### GIVEN ENTRIES
=== Begin Enclosure ===

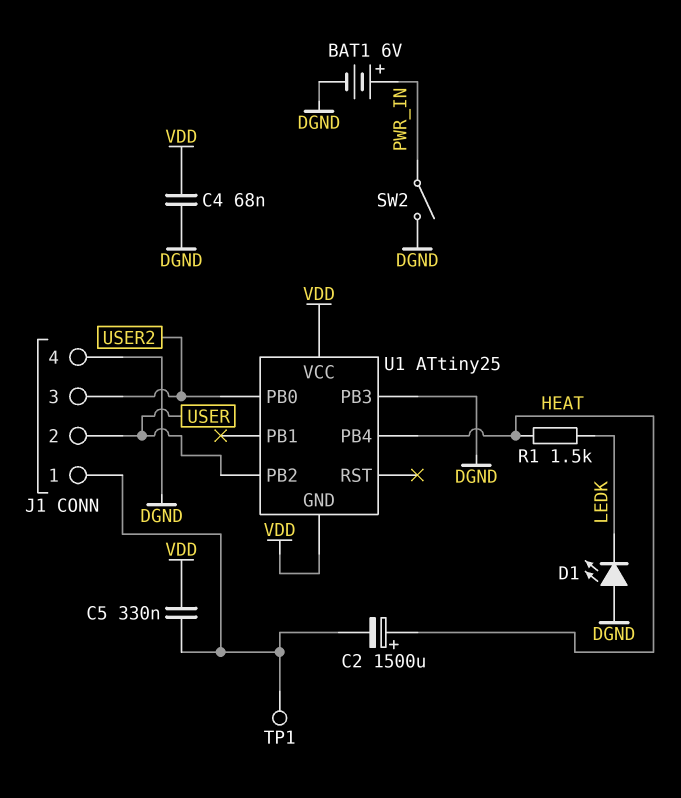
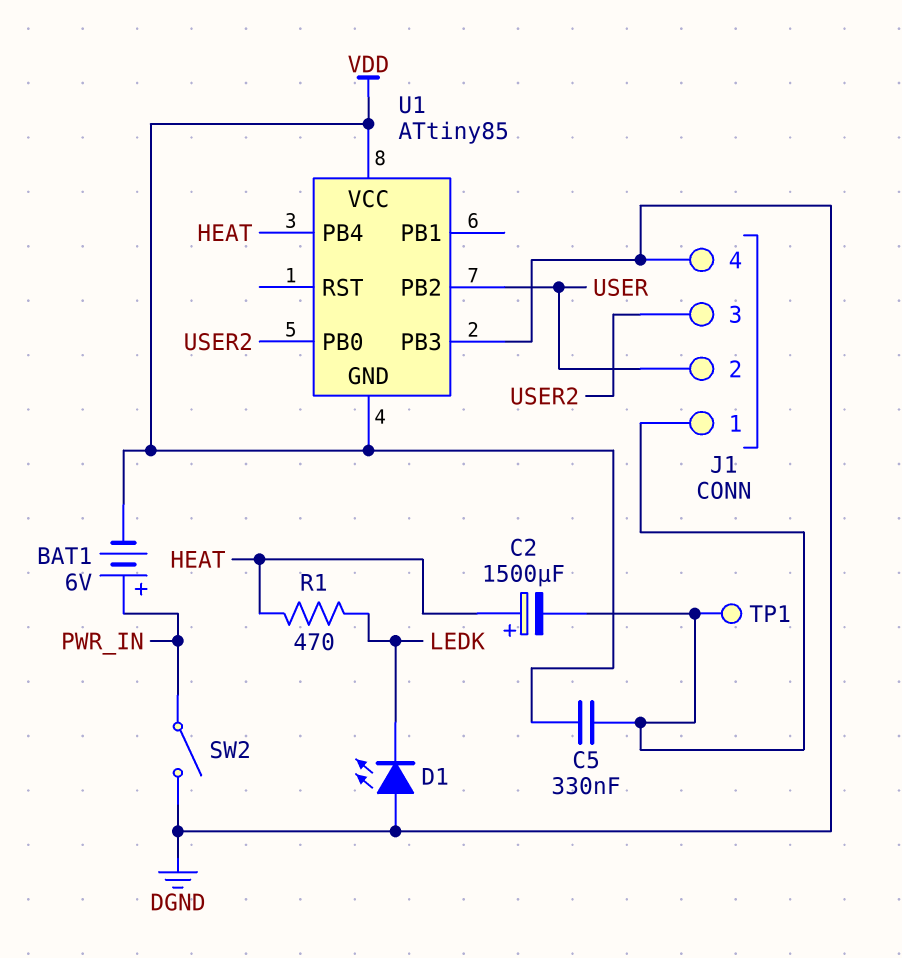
BAT1: 6V (plus PWR_IN, minus DGND) -> 6V (plus PWR_IN, minus VDD)
C4: 68nF (DGND, VDD) -> none
R1: 1.5k (HEAT, LEDK) -> 470 (HEAT, LEDK)
U1: ATtiny25 -> ATtiny85

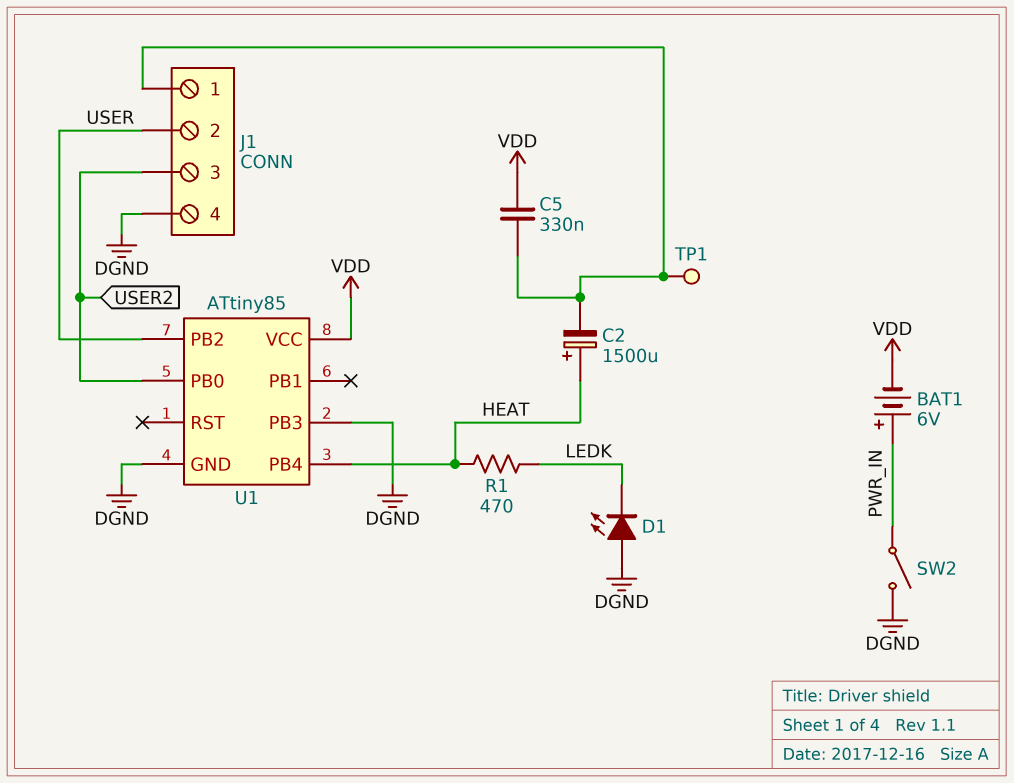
U1 pin GND: VDD -> DGND

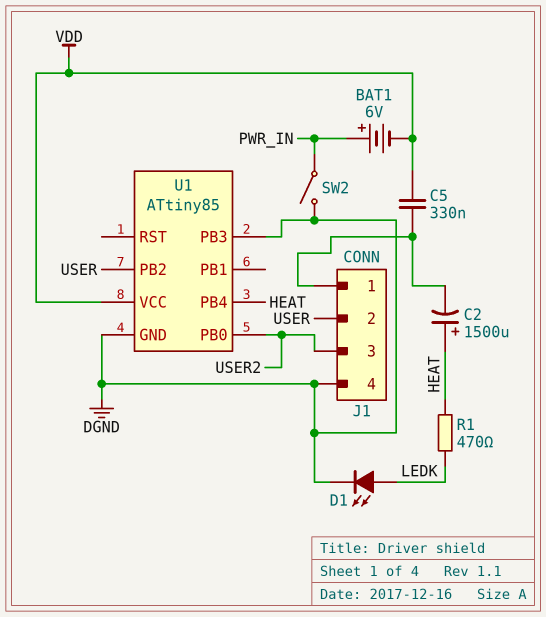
D1: LED (A DGND, K LEDK) -> LED (A LEDK, K DGND)
TP1: test point (J1/1) -> none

=== End Enclosure ===

Please copy every entry exactly, without the pictures.

### SOLUTION TO THE PROBLEM
BAT1: 6V (plus PWR_IN, minus DGND) -> 6V (plus PWR_IN, minus VDD)
C4: 68nF (DGND, VDD) -> none
R1: 1.5k (HEAT, LEDK) -> 470 (HEAT, LEDK)
U1: ATtiny25 -> ATtiny85

U1 pin GND: VDD -> DGND

D1: LED (A DGND, K LEDK) -> LED (A LEDK, K DGND)
TP1: test point (J1/1) -> none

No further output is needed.